• Exercise prompt
Everything from the line with "gray line: (52, 141) -> (21, 104), moved" to the last line of the listing must be retyped exactly, both ends included, with the pictures dropped.

• Information shown
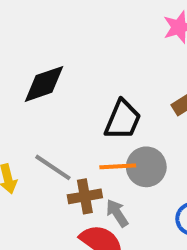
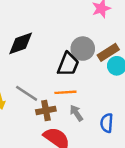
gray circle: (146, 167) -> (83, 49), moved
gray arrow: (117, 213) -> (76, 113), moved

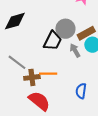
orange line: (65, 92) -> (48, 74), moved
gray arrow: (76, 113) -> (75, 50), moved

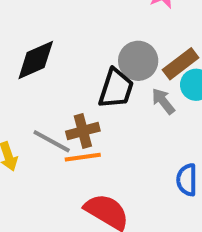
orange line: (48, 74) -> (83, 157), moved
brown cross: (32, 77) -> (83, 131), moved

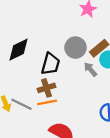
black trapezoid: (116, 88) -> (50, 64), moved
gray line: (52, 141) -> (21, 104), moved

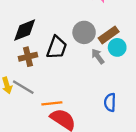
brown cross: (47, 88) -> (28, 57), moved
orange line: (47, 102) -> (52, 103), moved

• Answer for the task
gray line: (52, 141) -> (21, 104), moved

brown cross: (47, 88) -> (28, 57), moved
orange line: (47, 102) -> (52, 103), moved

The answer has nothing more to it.